(Problem)
Of the lines below, write out exactly those from the line with "Q103: NMOS (G" through the line with "U108 pin GND: U101/IO13 -> GND", both included, and skip the rest.

(Data excerpts)
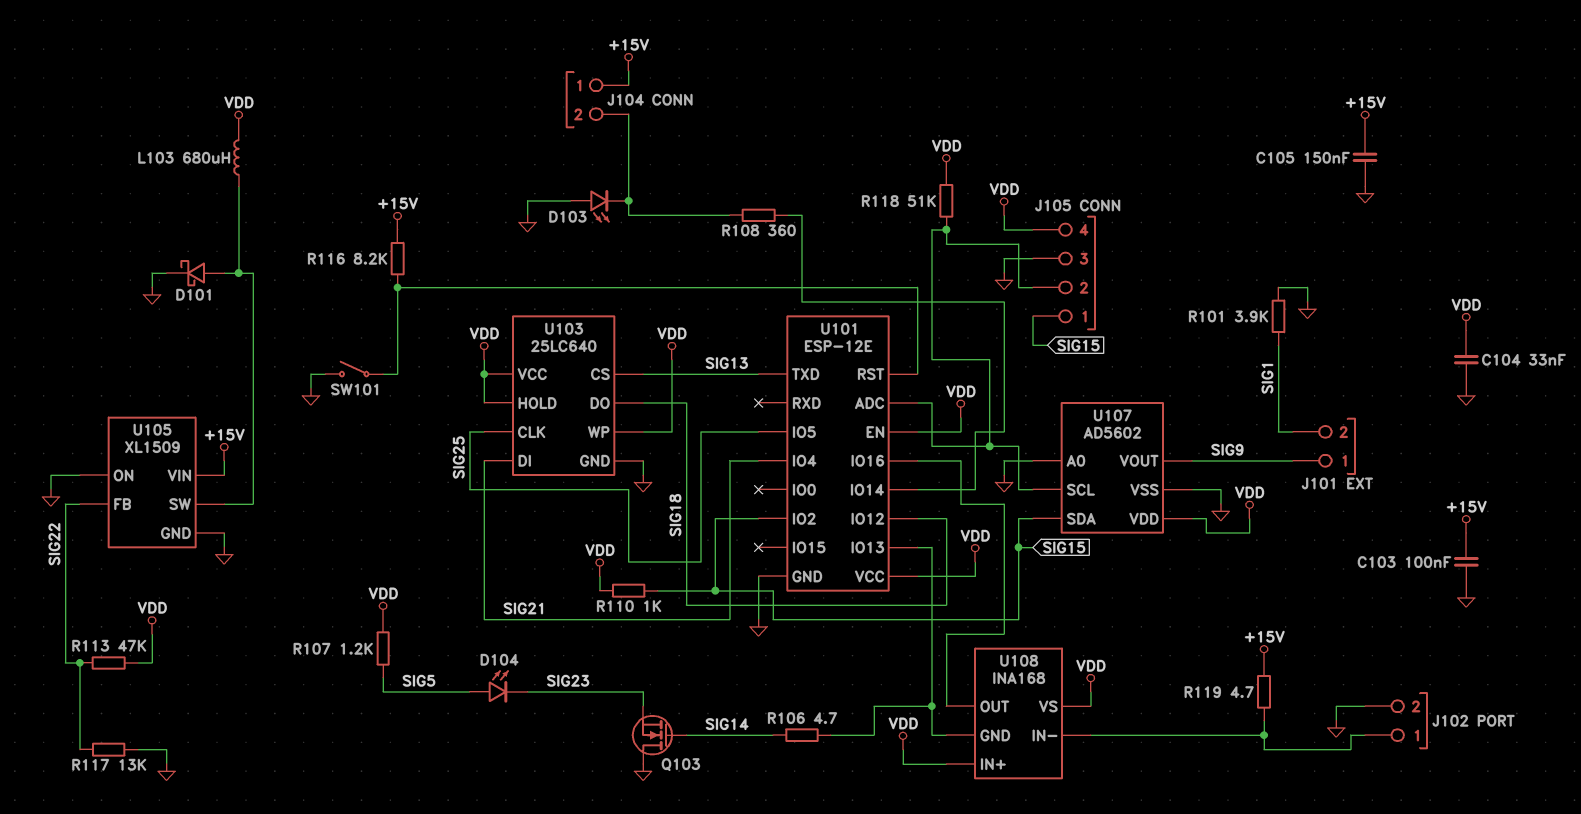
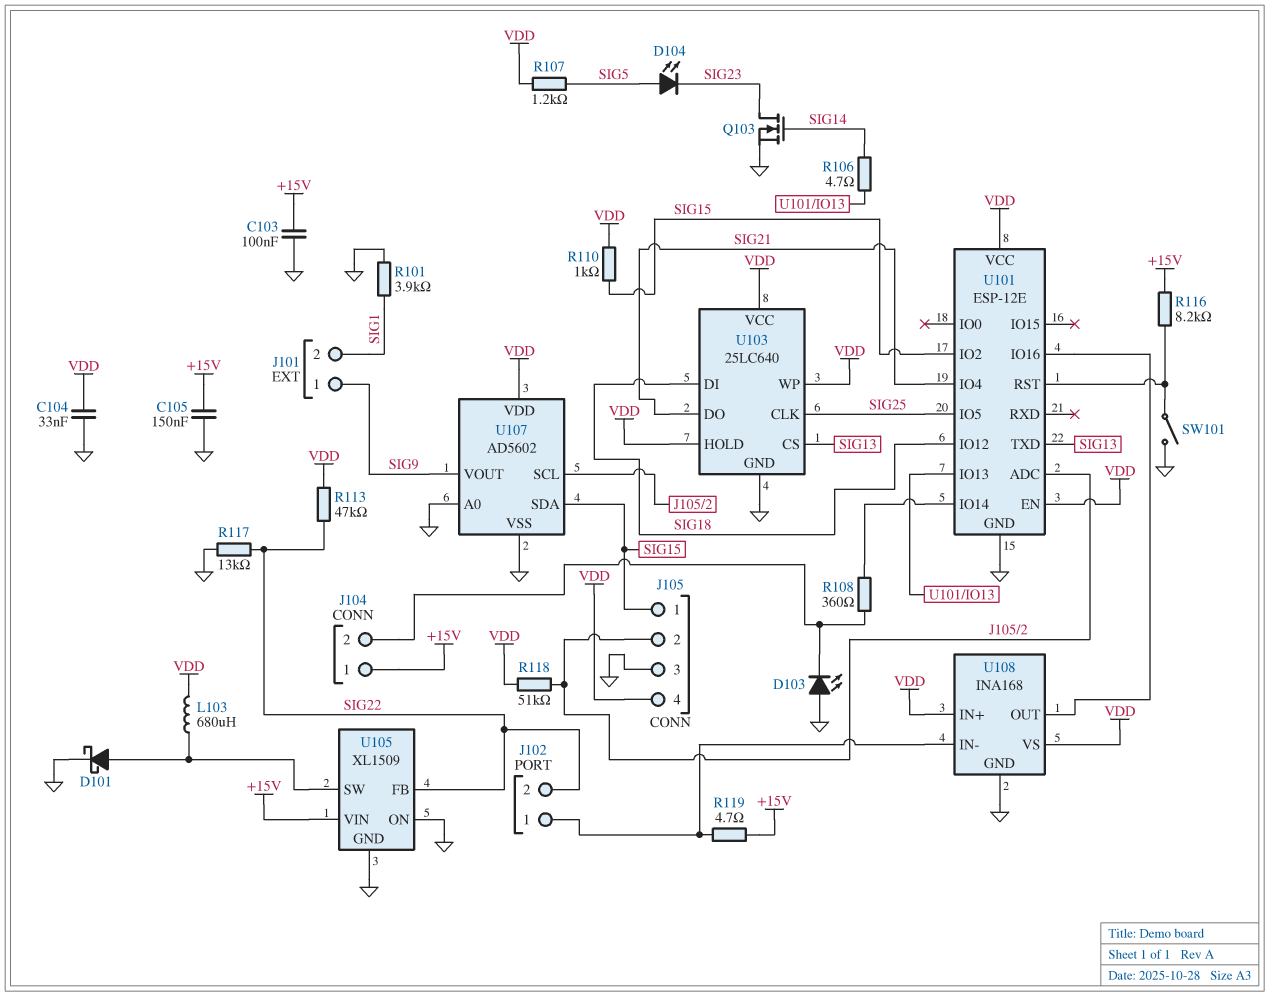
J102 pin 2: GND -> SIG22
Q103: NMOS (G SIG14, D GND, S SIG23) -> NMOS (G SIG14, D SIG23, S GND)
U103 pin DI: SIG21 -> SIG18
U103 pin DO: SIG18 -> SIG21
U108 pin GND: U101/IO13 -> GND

--

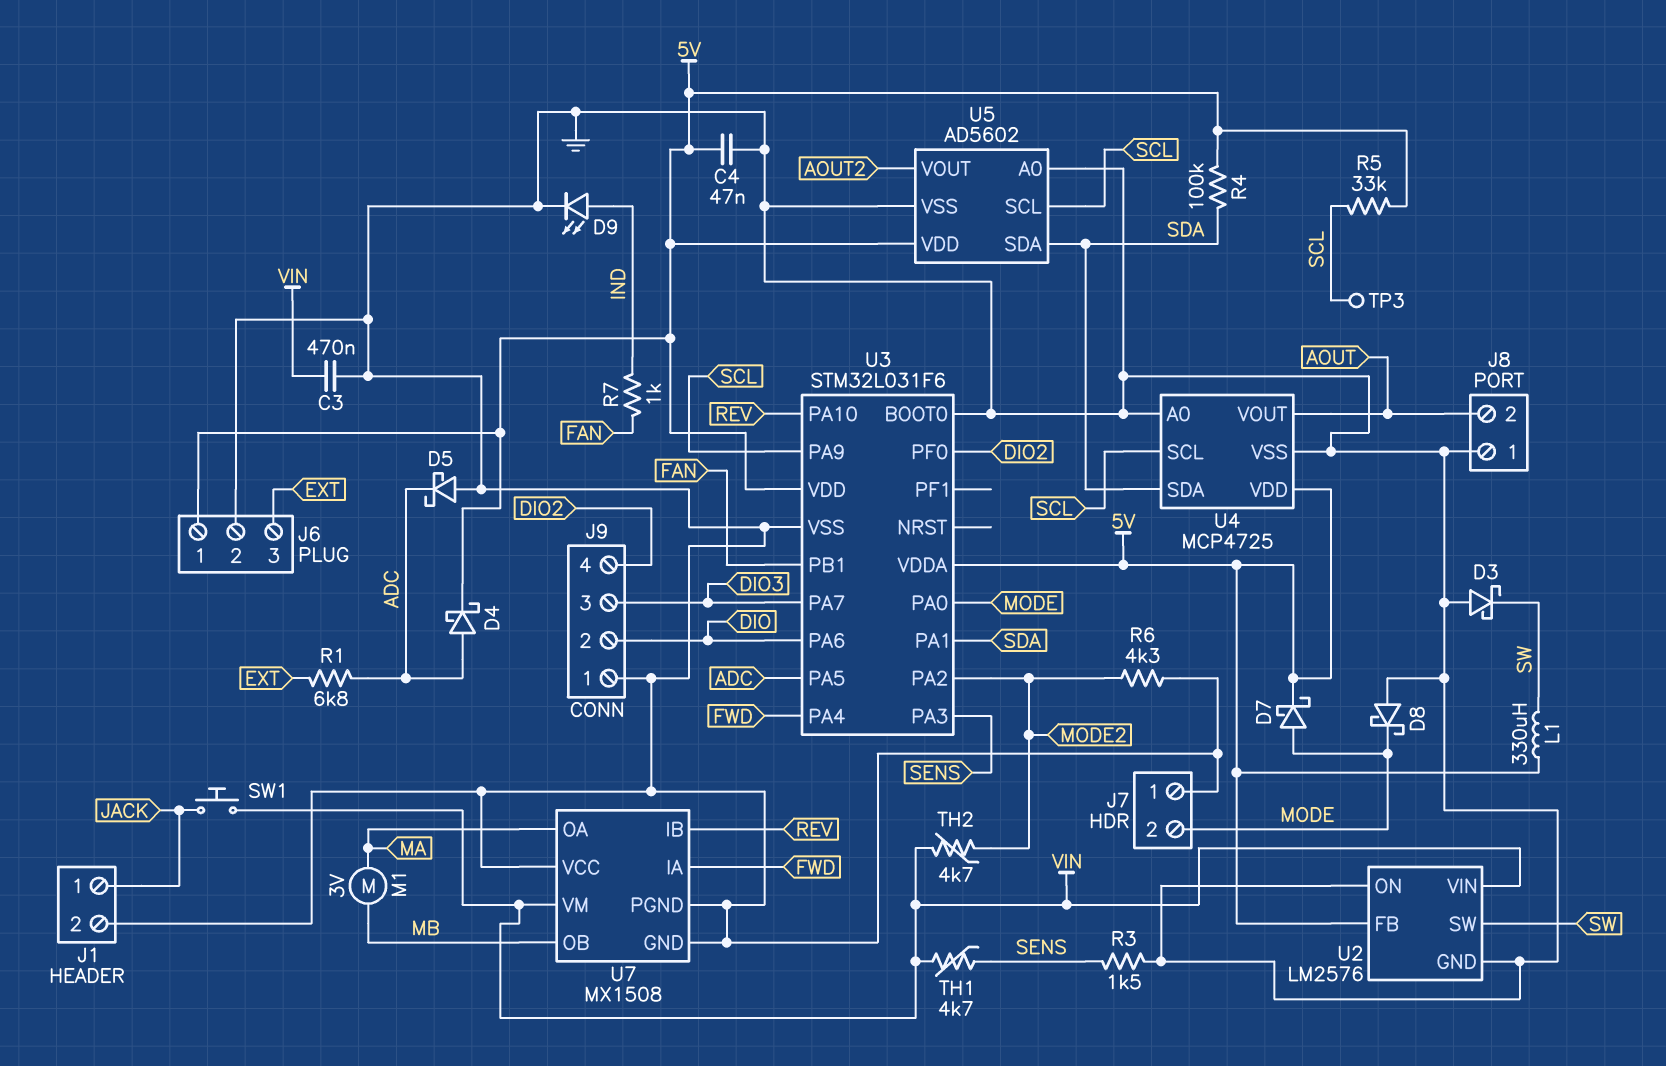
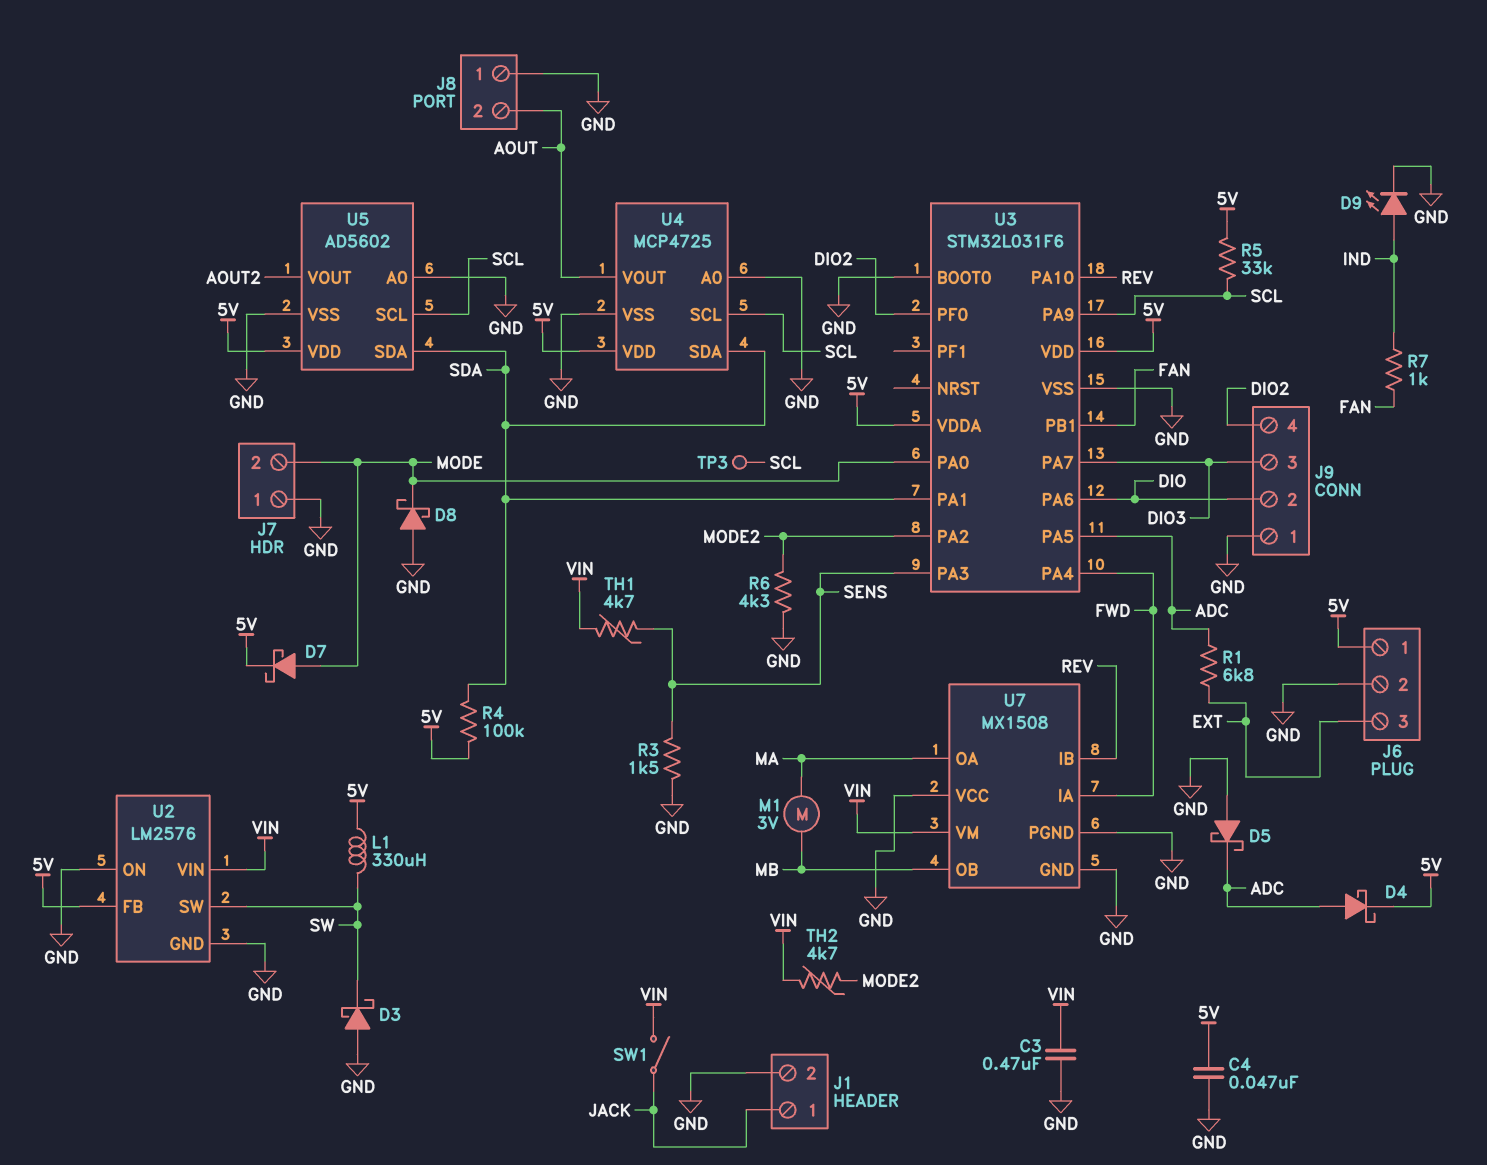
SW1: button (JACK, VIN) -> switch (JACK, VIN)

(Reply to the task)
Q103: NMOS (G SIG14, D GND, S SIG23) -> NMOS (G SIG14, D SIG23, S GND)
U103 pin DI: SIG21 -> SIG18
U103 pin DO: SIG18 -> SIG21
U108 pin GND: U101/IO13 -> GND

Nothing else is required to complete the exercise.